What the task requires » Your reply should consist of the entries, copied exactly and stripped of images.

Given data »
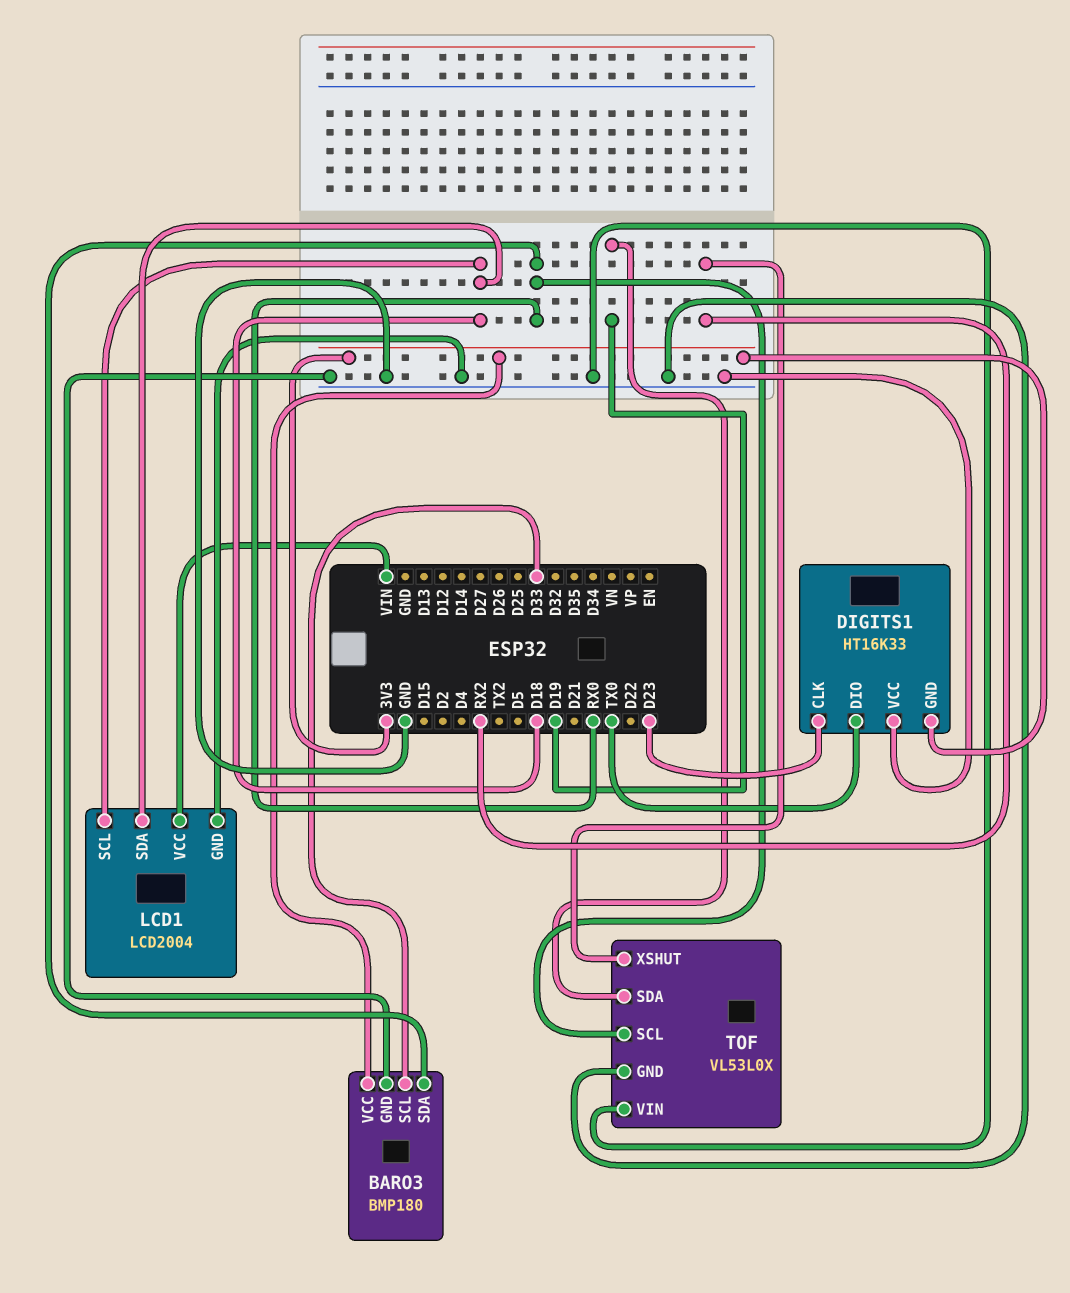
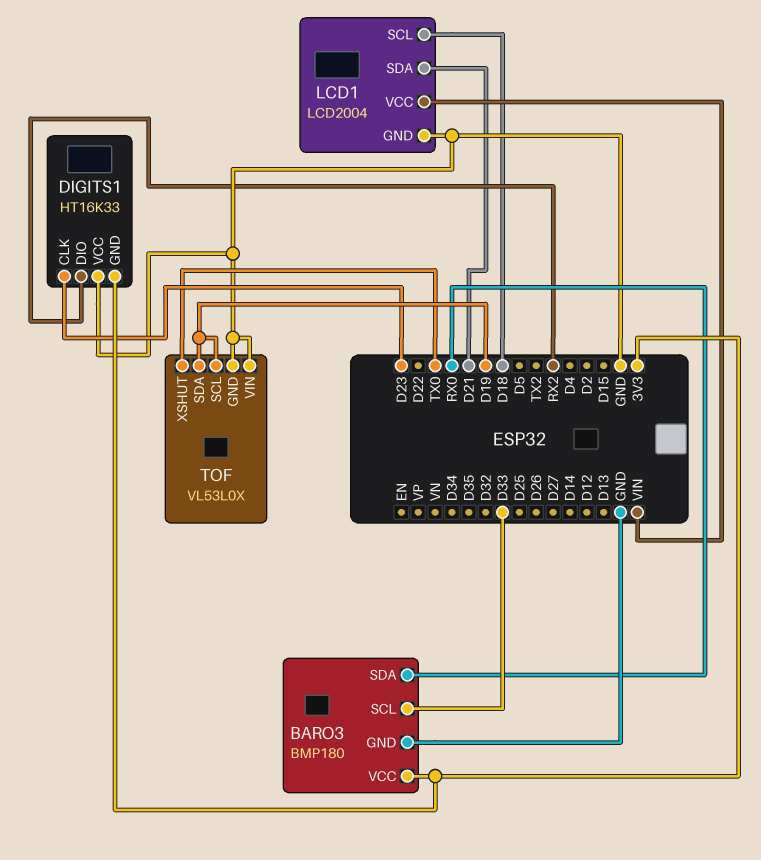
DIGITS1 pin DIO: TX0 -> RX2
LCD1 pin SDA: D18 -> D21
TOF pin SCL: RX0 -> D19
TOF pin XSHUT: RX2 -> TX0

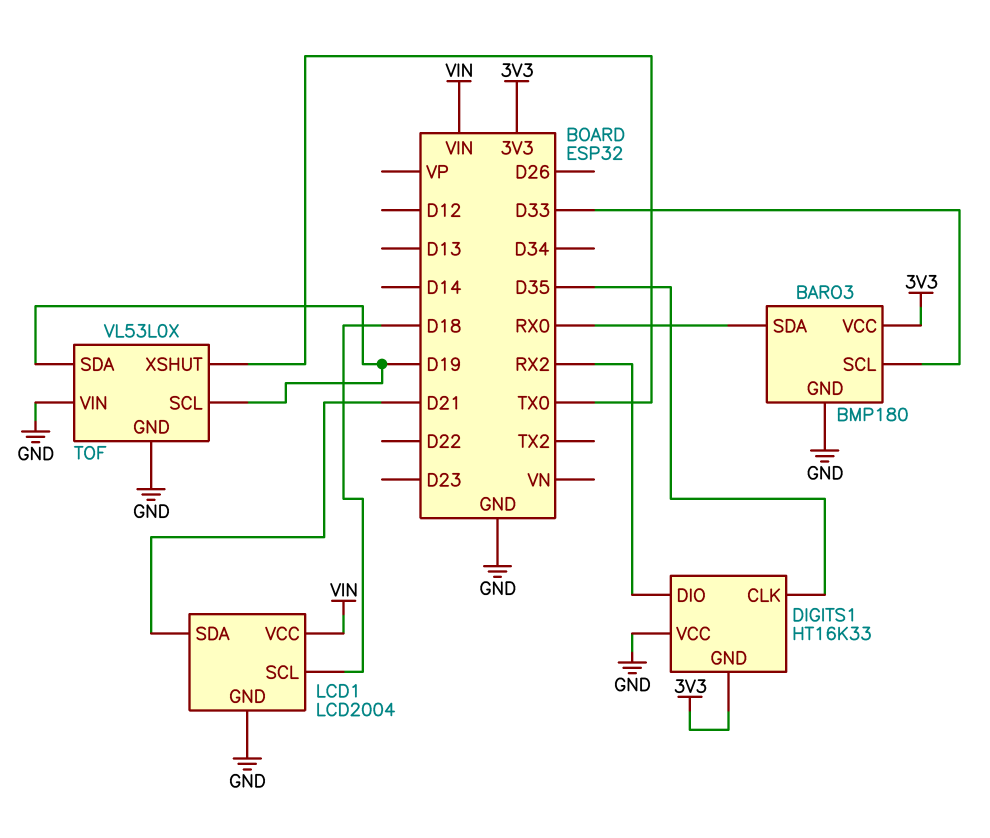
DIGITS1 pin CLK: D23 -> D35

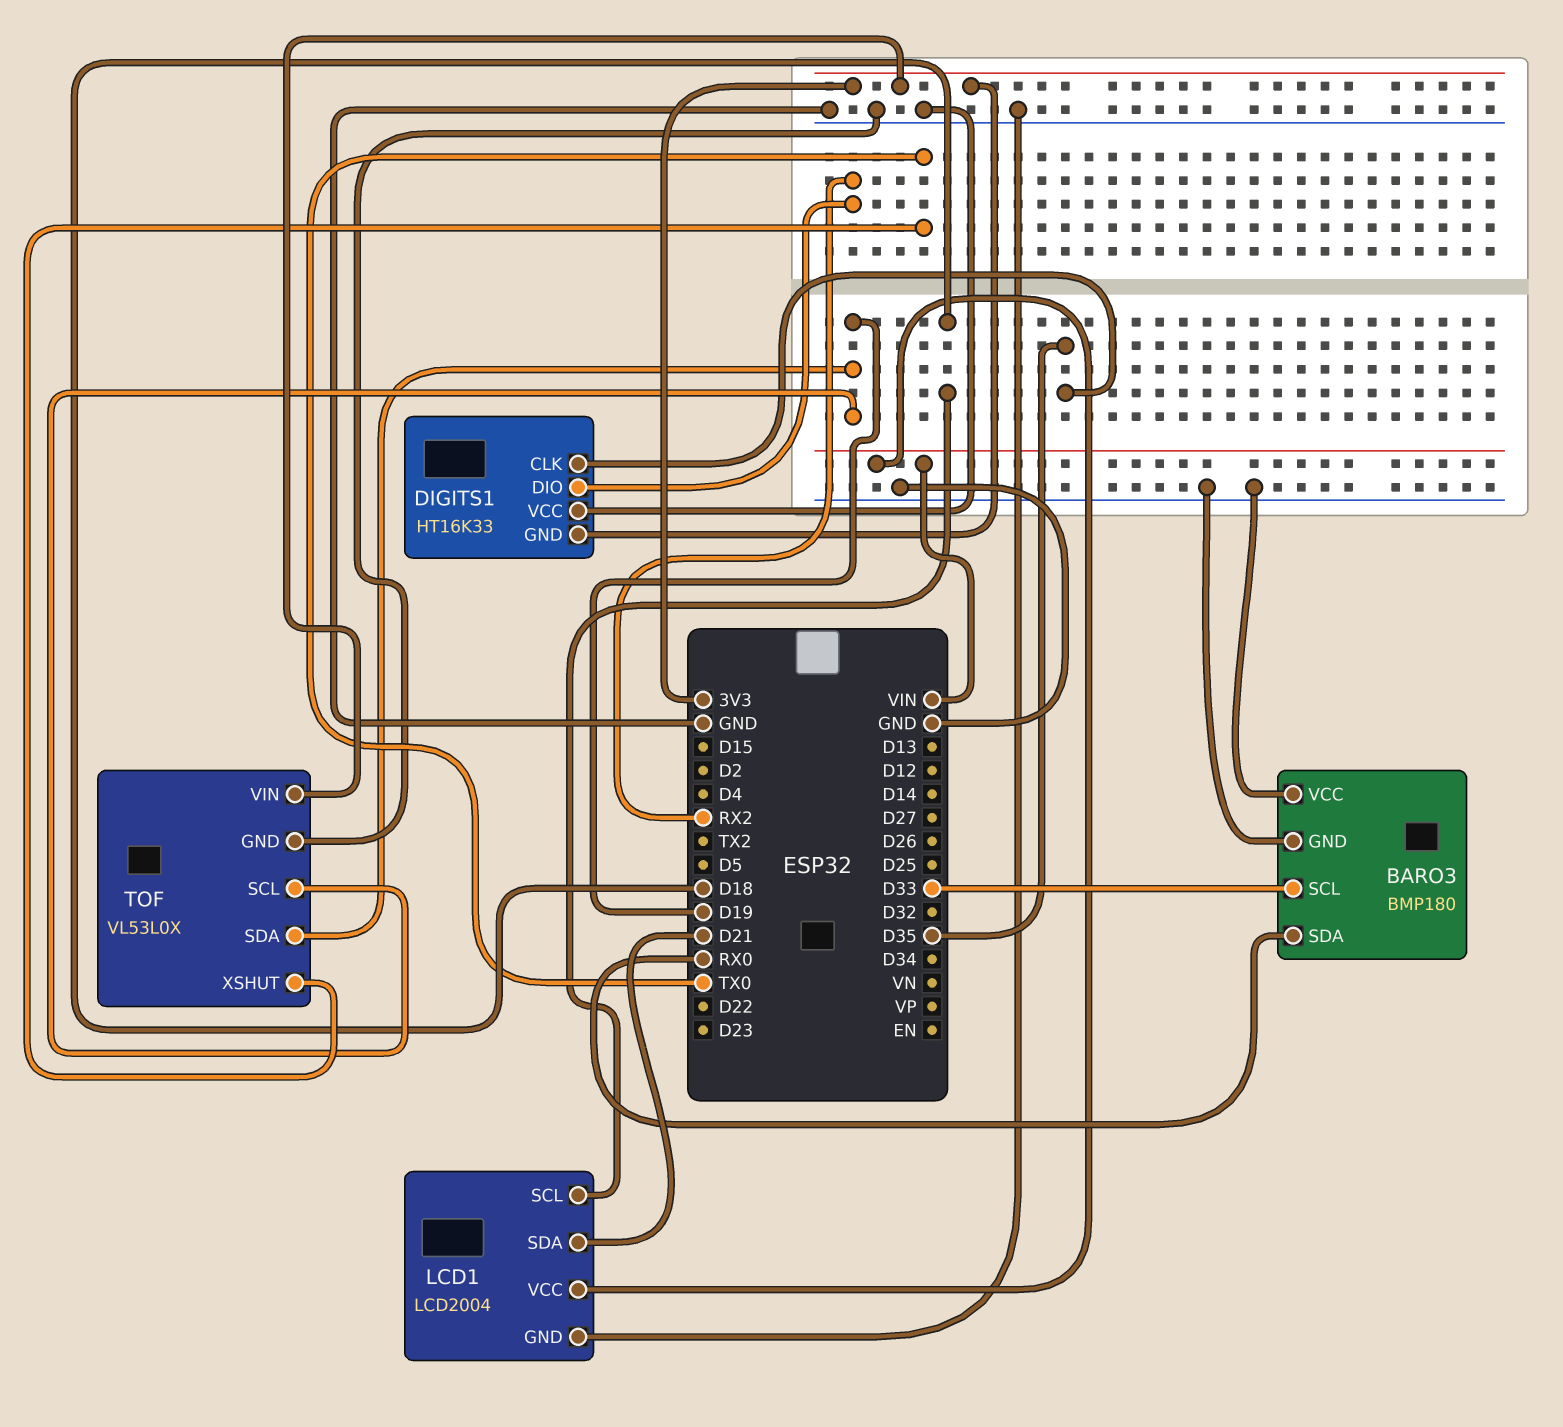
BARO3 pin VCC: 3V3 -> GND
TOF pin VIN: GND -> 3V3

Task response »
DIGITS1 pin DIO: TX0 -> RX2
LCD1 pin SDA: D18 -> D21
TOF pin SCL: RX0 -> D19
TOF pin XSHUT: RX2 -> TX0

DIGITS1 pin CLK: D23 -> D35

BARO3 pin VCC: 3V3 -> GND
TOF pin VIN: GND -> 3V3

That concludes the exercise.